The records:
----------

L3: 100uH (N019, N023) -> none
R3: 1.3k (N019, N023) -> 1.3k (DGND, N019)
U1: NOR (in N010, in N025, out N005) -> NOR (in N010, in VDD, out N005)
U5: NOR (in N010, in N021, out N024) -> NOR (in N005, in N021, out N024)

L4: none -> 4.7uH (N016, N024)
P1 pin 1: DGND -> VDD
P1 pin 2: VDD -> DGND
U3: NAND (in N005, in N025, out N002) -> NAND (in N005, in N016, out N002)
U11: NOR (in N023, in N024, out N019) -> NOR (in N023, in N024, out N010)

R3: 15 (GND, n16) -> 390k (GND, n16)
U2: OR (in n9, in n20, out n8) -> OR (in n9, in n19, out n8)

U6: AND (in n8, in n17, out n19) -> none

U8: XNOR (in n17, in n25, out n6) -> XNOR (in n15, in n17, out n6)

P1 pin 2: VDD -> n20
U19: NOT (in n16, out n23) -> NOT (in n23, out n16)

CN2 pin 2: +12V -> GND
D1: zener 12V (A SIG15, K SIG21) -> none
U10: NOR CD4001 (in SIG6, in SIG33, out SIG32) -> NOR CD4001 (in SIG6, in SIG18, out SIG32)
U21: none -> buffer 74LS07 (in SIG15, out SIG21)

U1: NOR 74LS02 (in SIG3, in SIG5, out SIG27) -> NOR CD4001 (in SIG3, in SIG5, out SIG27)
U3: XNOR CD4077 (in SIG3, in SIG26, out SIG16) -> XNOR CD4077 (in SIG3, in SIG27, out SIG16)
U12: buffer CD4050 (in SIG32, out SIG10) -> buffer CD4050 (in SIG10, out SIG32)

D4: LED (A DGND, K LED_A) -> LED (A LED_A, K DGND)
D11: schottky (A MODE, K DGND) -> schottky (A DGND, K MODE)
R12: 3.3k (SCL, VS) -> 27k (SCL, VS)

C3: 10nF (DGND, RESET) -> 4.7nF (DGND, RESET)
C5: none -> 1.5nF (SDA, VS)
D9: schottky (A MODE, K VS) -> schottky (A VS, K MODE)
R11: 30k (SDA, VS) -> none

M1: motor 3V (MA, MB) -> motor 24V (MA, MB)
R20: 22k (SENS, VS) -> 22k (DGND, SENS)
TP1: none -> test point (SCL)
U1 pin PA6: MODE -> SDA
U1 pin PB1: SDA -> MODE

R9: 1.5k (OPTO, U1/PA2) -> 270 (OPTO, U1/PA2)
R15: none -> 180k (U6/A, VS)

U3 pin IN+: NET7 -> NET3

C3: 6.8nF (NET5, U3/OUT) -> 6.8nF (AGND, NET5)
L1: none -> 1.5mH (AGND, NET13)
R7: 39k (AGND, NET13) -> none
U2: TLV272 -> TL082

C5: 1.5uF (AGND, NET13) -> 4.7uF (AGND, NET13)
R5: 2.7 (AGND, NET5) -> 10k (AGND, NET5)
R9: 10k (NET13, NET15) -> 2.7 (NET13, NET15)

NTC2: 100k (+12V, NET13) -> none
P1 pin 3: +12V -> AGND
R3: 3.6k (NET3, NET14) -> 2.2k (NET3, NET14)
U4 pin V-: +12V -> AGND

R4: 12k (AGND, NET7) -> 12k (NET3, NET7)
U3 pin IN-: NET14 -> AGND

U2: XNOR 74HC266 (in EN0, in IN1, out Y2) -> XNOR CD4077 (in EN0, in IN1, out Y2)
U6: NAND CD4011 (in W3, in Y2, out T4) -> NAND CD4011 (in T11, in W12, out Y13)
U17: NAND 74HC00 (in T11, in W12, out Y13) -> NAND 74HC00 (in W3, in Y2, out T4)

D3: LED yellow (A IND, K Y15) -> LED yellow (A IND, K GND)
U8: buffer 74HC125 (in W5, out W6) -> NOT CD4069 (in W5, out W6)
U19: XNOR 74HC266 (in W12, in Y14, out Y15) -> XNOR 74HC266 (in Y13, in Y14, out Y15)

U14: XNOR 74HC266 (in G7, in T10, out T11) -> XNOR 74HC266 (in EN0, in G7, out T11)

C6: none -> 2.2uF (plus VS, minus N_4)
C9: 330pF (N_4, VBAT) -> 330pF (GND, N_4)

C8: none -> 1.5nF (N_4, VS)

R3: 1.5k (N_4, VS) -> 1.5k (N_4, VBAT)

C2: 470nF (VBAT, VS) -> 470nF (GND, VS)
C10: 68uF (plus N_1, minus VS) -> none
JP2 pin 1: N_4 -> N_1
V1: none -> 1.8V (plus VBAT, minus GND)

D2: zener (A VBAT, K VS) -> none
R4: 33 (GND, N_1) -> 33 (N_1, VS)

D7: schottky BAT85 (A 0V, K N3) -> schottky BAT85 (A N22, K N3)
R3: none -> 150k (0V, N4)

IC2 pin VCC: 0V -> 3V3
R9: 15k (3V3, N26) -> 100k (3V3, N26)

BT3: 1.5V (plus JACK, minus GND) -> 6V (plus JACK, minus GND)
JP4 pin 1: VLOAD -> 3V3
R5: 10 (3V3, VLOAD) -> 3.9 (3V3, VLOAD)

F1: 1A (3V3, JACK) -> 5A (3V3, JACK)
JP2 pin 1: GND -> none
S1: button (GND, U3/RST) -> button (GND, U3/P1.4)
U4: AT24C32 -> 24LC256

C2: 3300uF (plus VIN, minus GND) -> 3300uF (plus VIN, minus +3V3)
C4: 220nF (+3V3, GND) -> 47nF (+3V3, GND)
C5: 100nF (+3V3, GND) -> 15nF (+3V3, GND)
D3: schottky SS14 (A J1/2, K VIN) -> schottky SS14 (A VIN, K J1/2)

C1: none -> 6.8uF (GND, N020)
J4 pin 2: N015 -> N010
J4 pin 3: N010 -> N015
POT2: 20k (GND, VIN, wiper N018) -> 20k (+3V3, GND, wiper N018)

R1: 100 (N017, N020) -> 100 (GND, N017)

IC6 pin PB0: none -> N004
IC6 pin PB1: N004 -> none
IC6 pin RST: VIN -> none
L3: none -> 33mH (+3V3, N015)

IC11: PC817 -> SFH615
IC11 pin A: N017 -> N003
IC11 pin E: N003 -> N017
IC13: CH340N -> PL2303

----------

The task: Precisely the lines between those holding "R3: 15 (GND, n16) -> 390k (GND, n16)" and "D1: zener 12V (A SIG15, K SIG21) -> none", inclusive, are to be reproduced from the listing above, with nothing added.

Answer area:
R3: 15 (GND, n16) -> 390k (GND, n16)
U2: OR (in n9, in n20, out n8) -> OR (in n9, in n19, out n8)

U6: AND (in n8, in n17, out n19) -> none

U8: XNOR (in n17, in n25, out n6) -> XNOR (in n15, in n17, out n6)

P1 pin 2: VDD -> n20
U19: NOT (in n16, out n23) -> NOT (in n23, out n16)

CN2 pin 2: +12V -> GND
D1: zener 12V (A SIG15, K SIG21) -> none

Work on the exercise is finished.